__RECORDS FOR THE EXERCISE__:

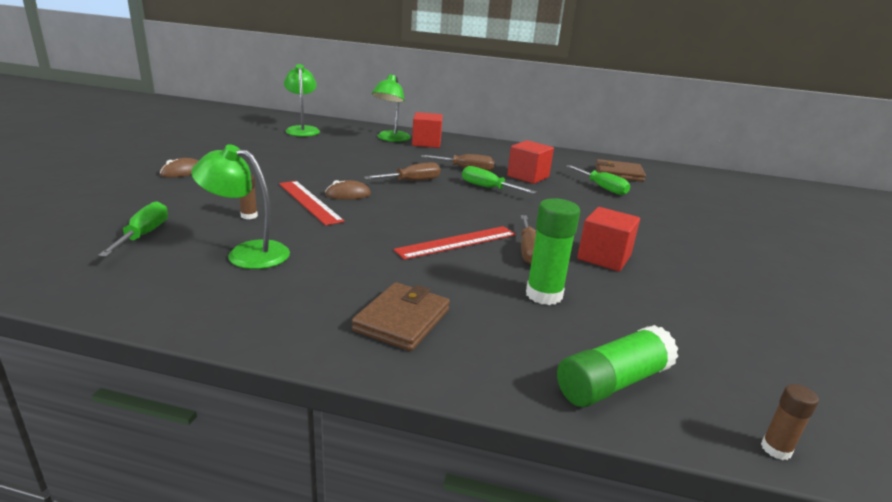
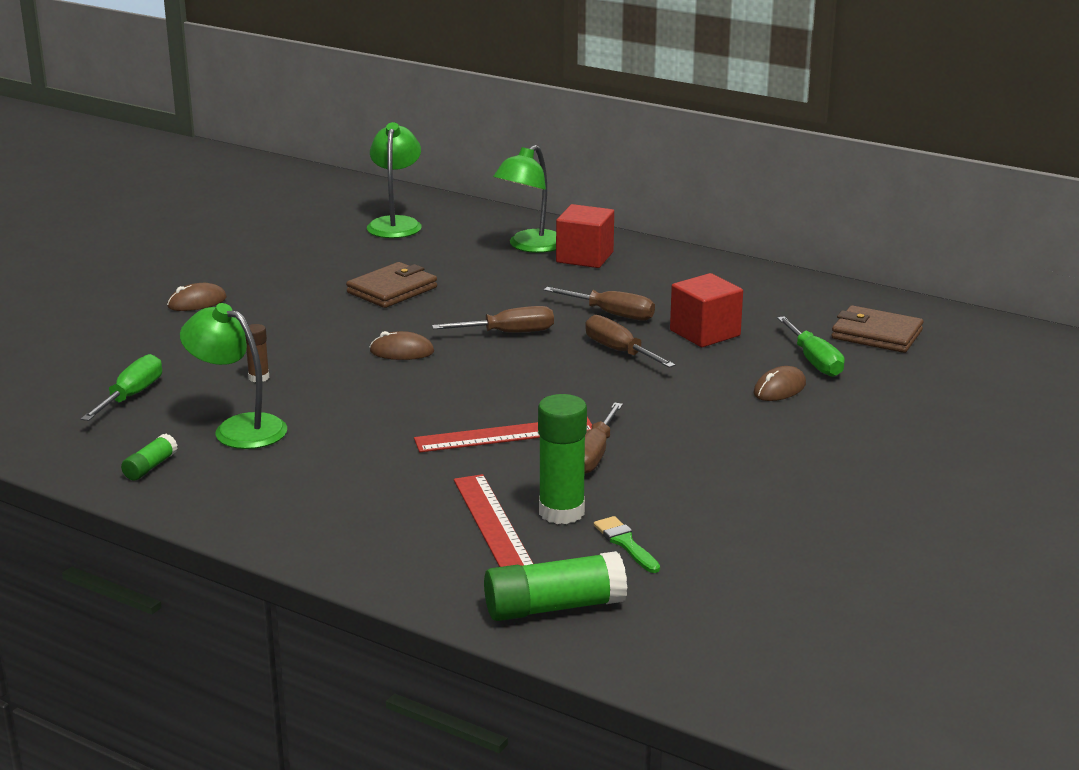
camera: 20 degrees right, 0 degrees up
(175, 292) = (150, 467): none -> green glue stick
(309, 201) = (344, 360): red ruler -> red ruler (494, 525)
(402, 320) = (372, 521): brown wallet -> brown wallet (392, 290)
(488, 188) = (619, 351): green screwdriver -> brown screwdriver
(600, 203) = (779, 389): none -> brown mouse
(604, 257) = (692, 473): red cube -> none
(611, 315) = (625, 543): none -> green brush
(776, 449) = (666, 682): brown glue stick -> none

* * *

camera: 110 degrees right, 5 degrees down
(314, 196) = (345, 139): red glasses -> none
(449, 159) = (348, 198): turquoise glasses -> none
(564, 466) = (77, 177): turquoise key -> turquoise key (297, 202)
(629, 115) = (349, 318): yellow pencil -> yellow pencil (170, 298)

__BRIEF__: Among the entries above, locate the lines containing "(604, 257) = (692, 473): red cube -> none" and "(776, 449) = (666, 682): brown", and transcribe exactly those two lines and all lines between.

__WRITTEN RESPONSE__:
(604, 257) = (692, 473): red cube -> none
(611, 315) = (625, 543): none -> green brush
(776, 449) = (666, 682): brown glue stick -> none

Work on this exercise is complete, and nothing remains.